**ACTION ITEM:** From the line containing "brown egg: 9 -> 8" to the last line of the data, both included, transcribe each line exactly, leaving out pictures and adding nothing.

(Beginning of SUPPLIED RECORDS)

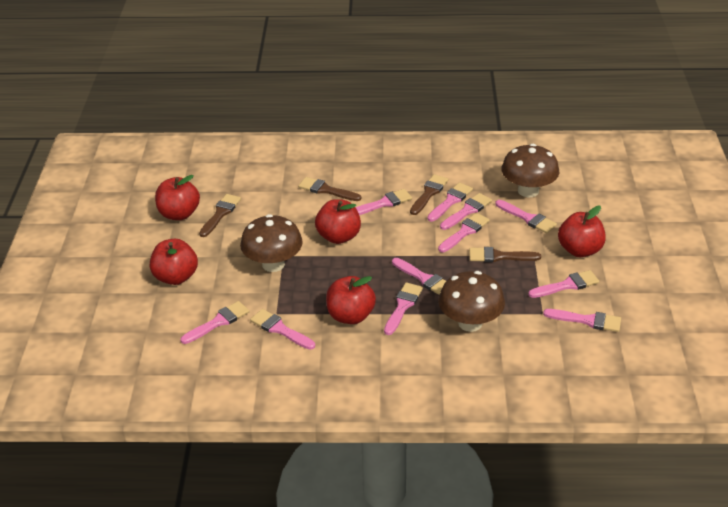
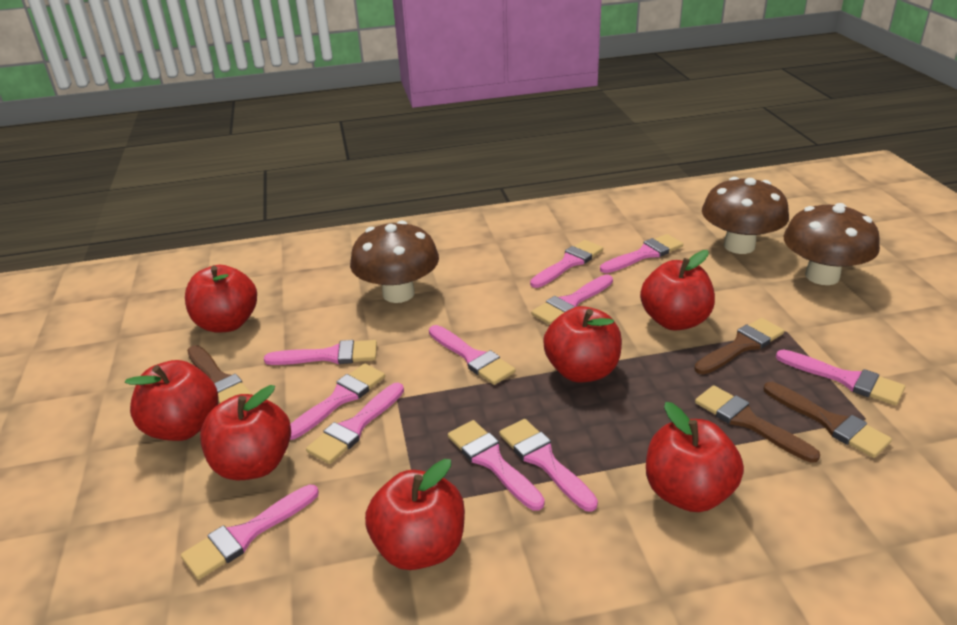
red apple: 5 -> 7

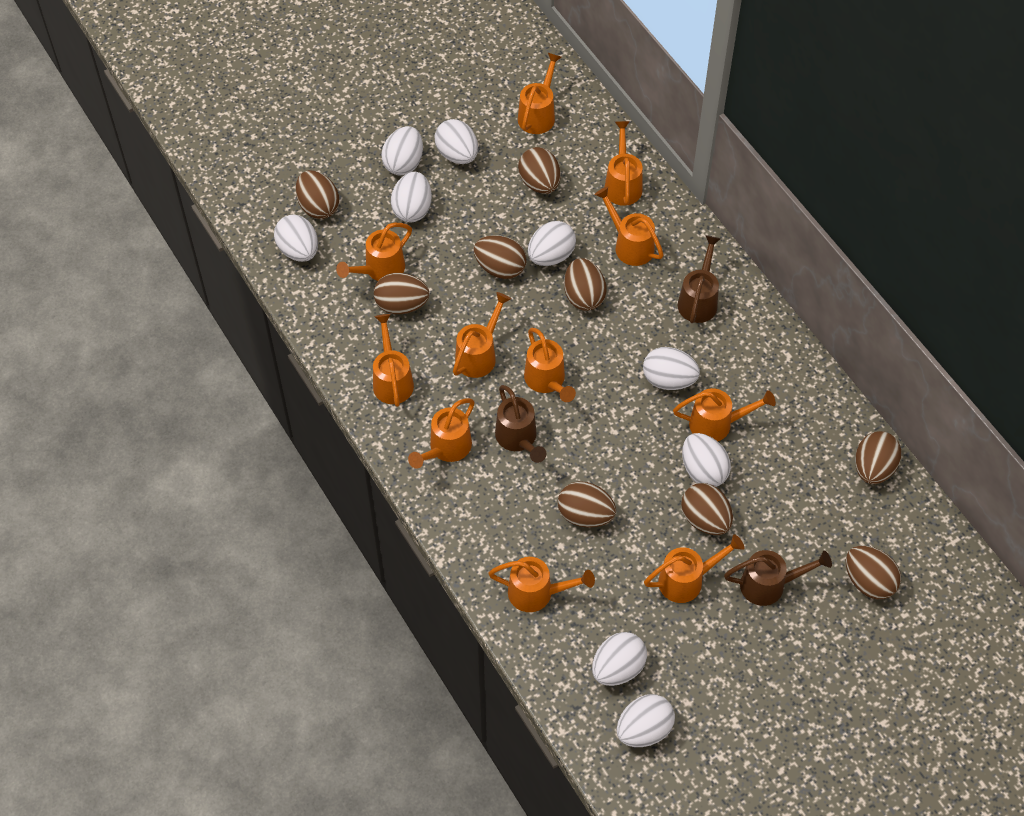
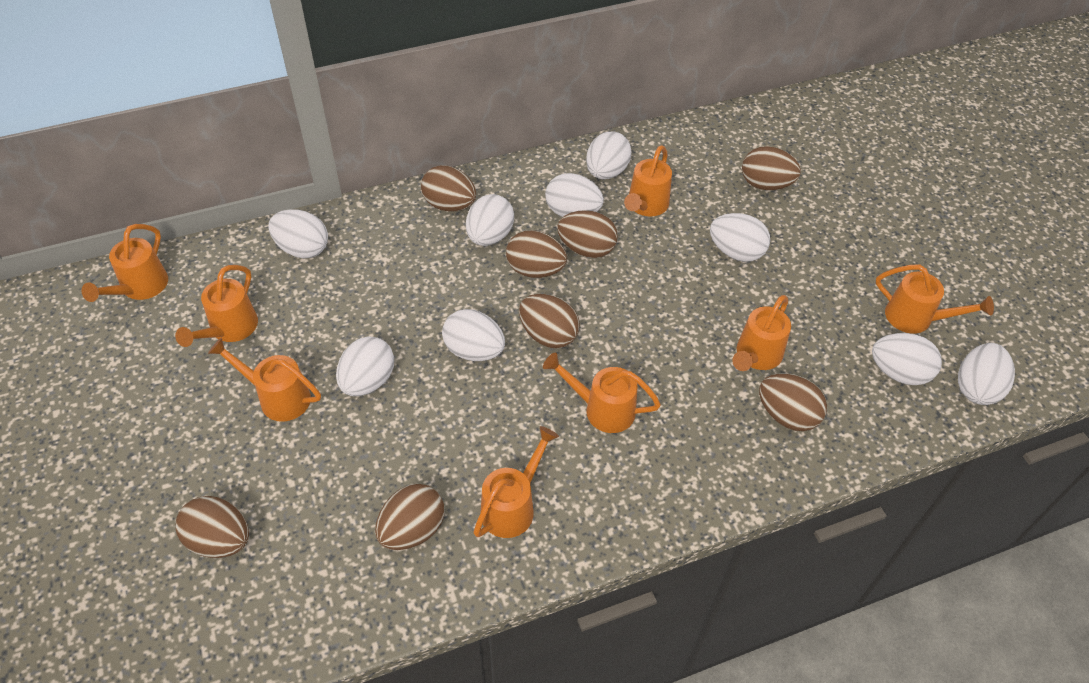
brown egg: 9 -> 8
brown watering can: 3 -> 0
orange watering can: 11 -> 8

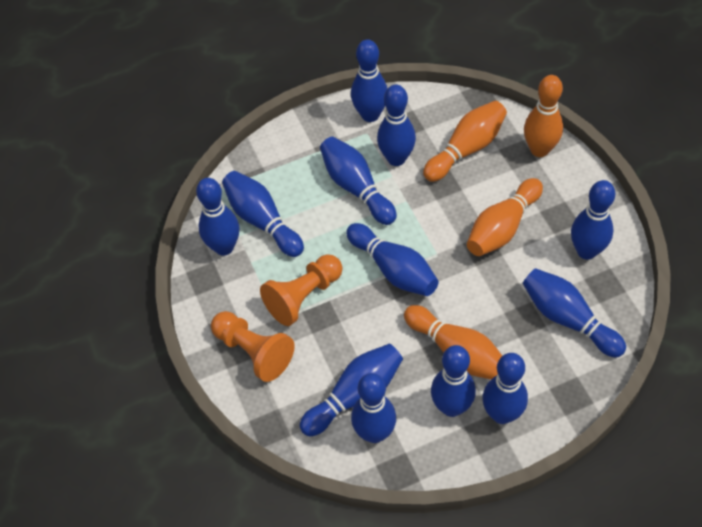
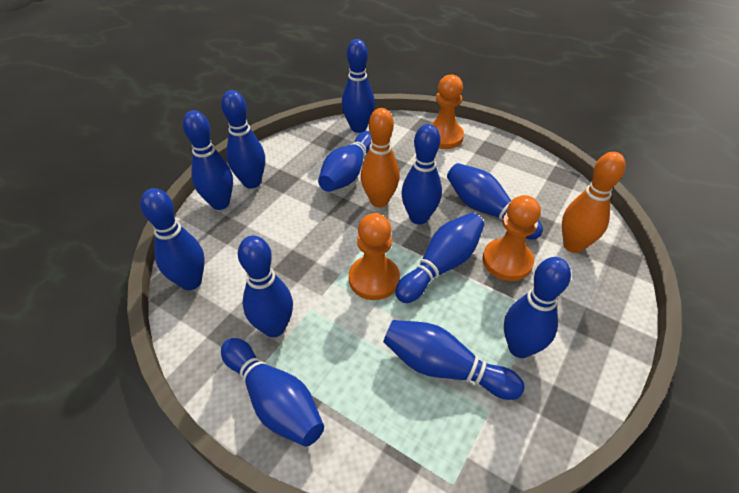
orange bowling pin: 4 -> 2
orange pawn: 2 -> 3

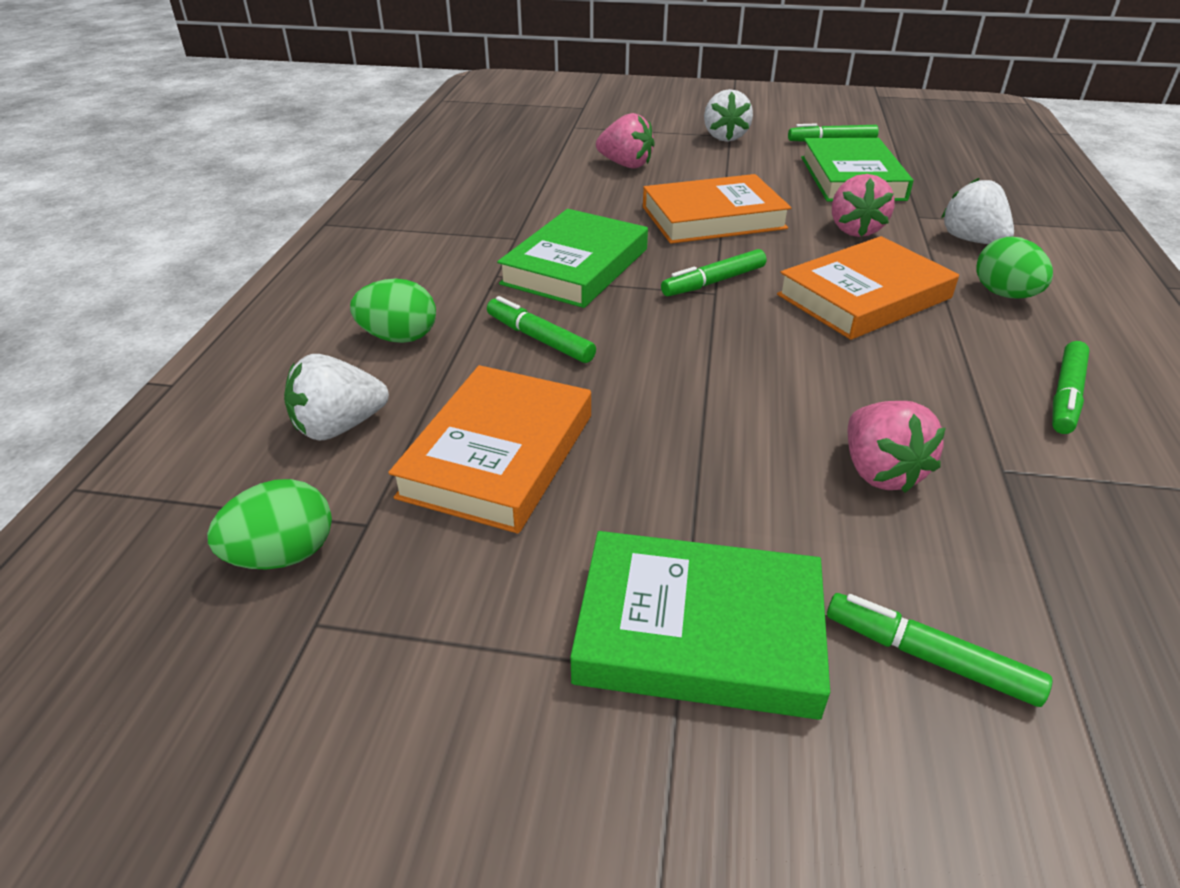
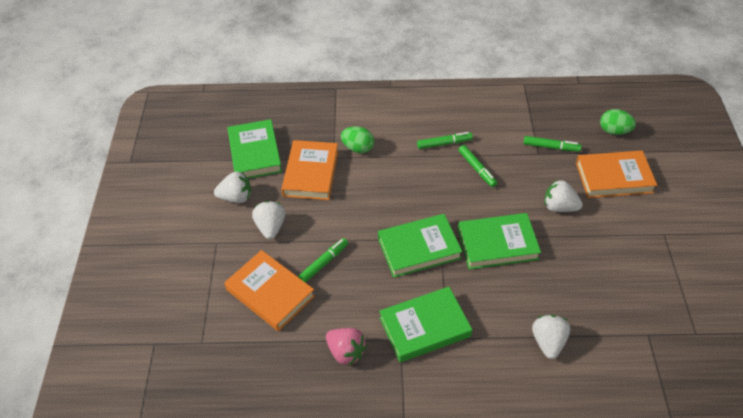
green book: 3 -> 4
green egg: 3 -> 2
green marker: 5 -> 4
pink strawberry: 3 -> 1
white strawberry: 3 -> 4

(End of SUPPLIED RECORDS)

**RESULT OF THE EXERCISE:**
brown egg: 9 -> 8
brown watering can: 3 -> 0
orange watering can: 11 -> 8

orange bowling pin: 4 -> 2
orange pawn: 2 -> 3

green book: 3 -> 4
green egg: 3 -> 2
green marker: 5 -> 4
pink strawberry: 3 -> 1
white strawberry: 3 -> 4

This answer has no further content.